— What you are asked to do —
Copy out every line of the data that has the word "MCLR" somewhere in it.

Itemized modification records
^^^^
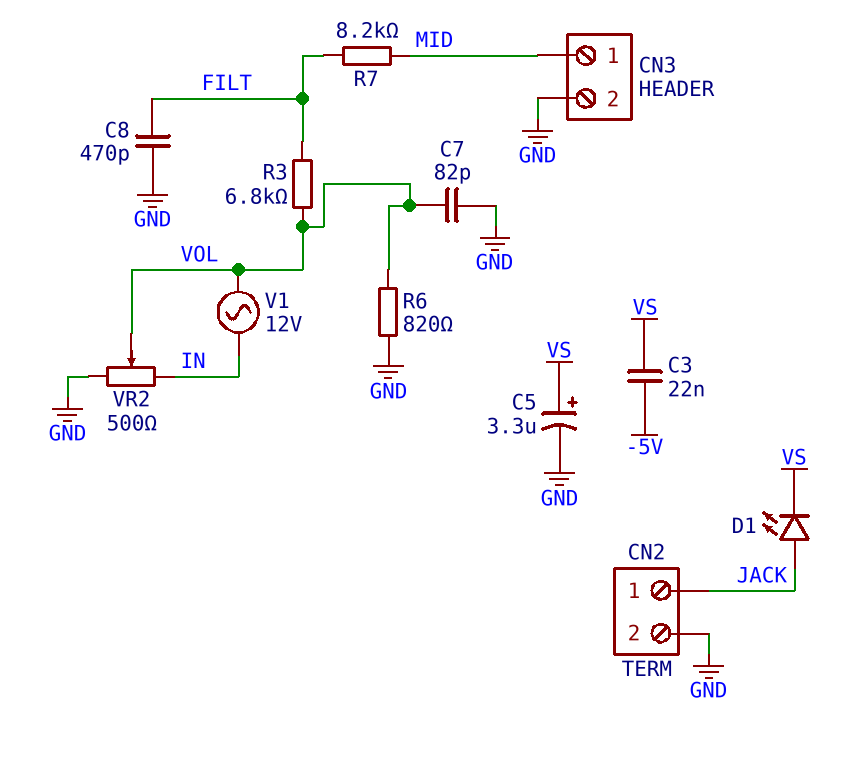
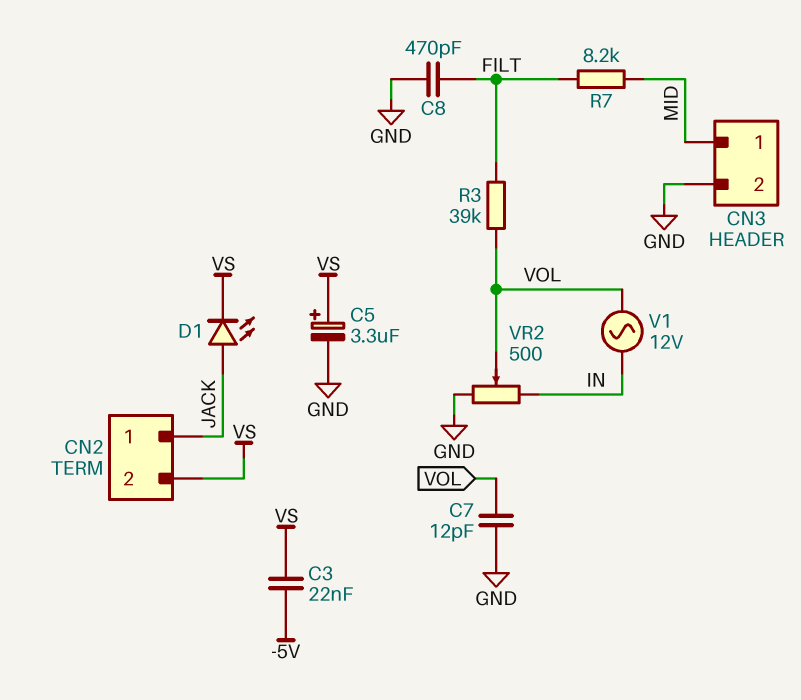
C7: 82pF (GND, VOL) -> 12pF (GND, VOL)
CN2 pin 2: GND -> VS
R3: 6.8k (FILT, VOL) -> 39k (FILT, VOL)
R6: 820 (GND, VOL) -> none

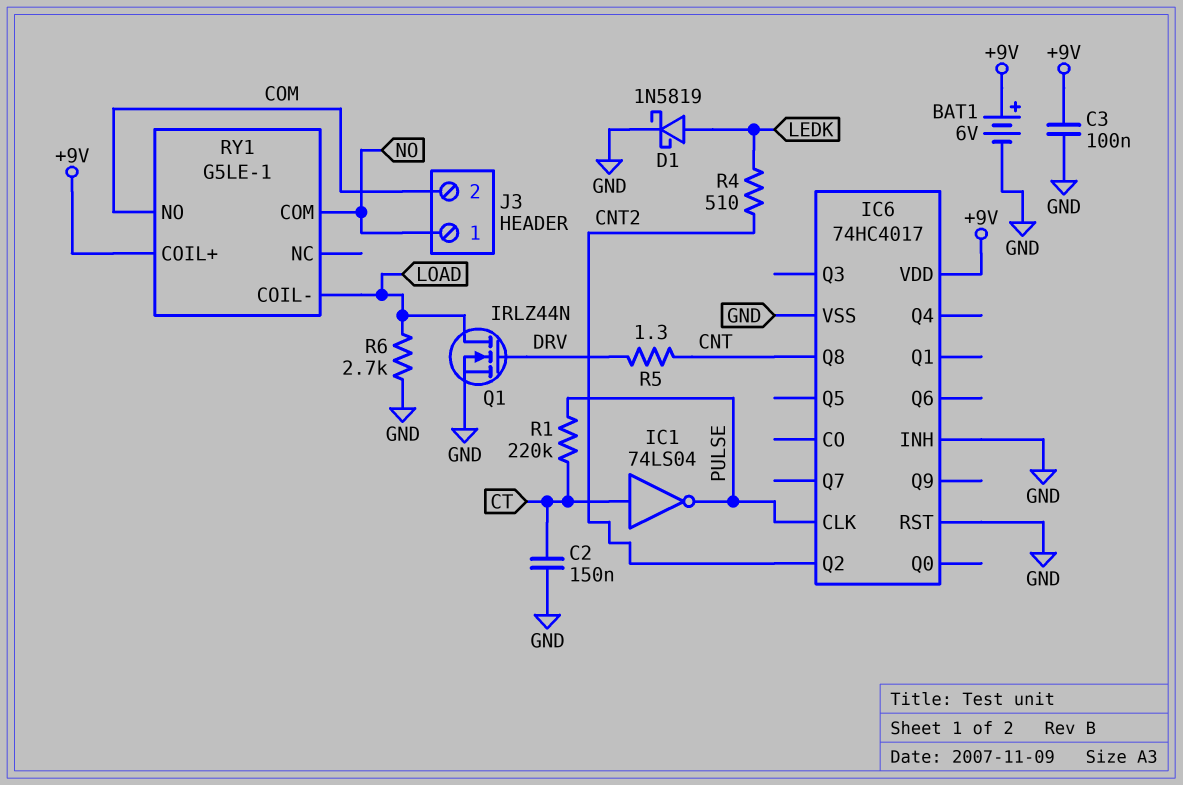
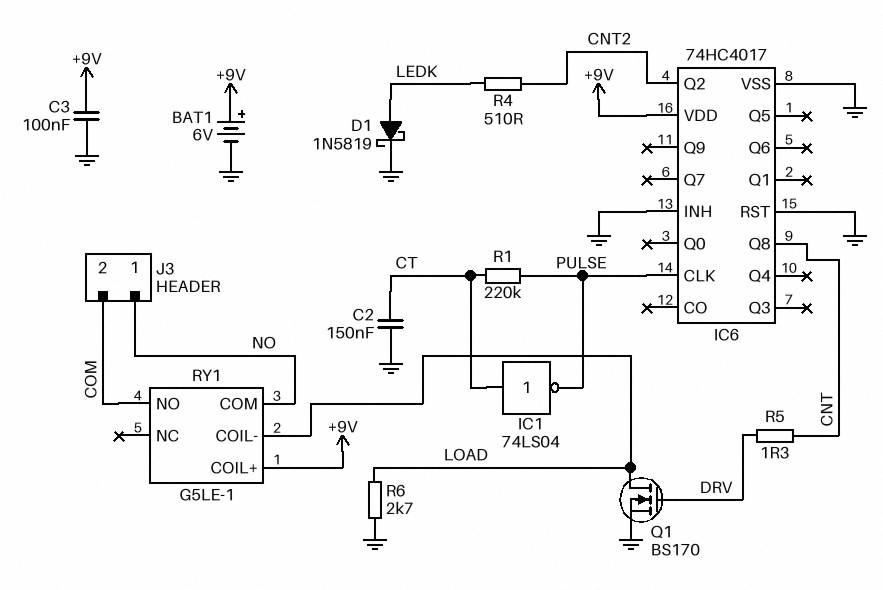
Q1: NMOS IRLZ44N (G DRV, D LOAD, S GND) -> NMOS BS170 (G DRV, D LOAD, S GND)

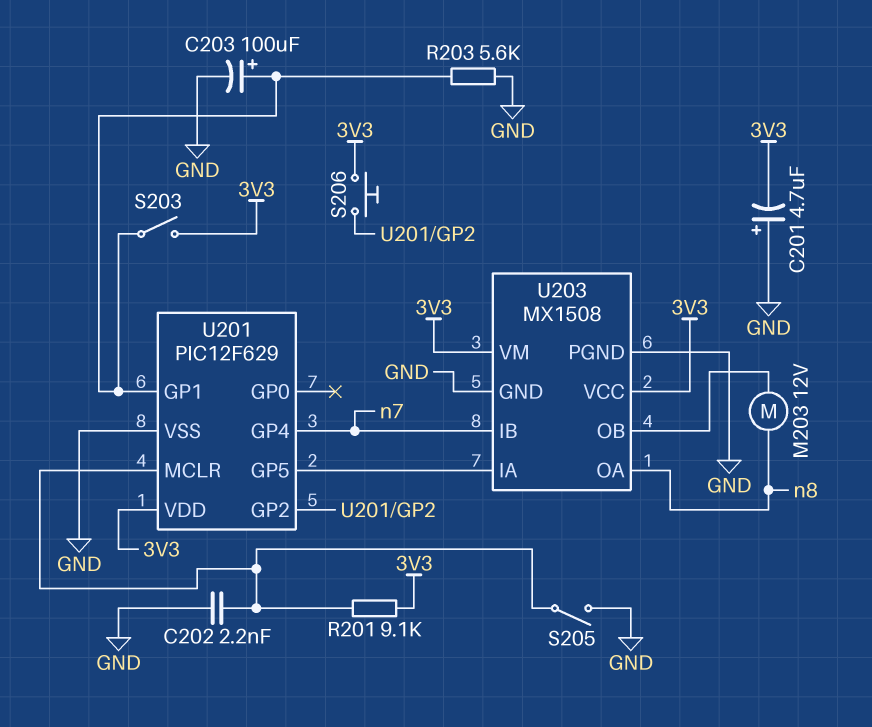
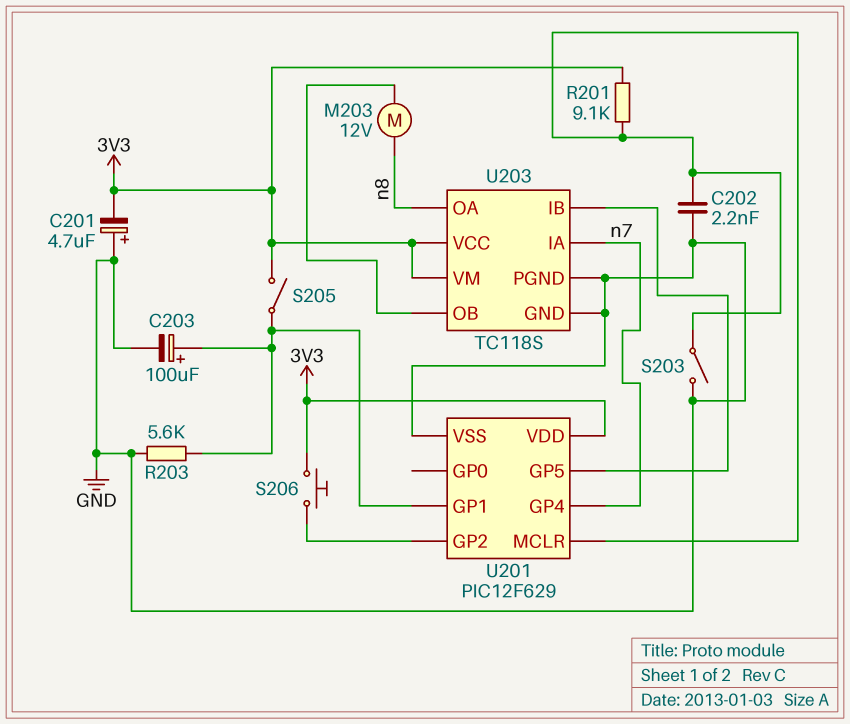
S203: switch (3V3, U201/GP1) -> switch (GND, U201/MCLR)
S205: switch (GND, U201/MCLR) -> switch (3V3, U201/GP1)
U203: MX1508 -> TC118S
U203 pin IA: U201/GP5 -> n7
U203 pin IB: n7 -> U201/GP5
^^^^
— Response —
S203: switch (3V3, U201/GP1) -> switch (GND, U201/MCLR)
S205: switch (GND, U201/MCLR) -> switch (3V3, U201/GP1)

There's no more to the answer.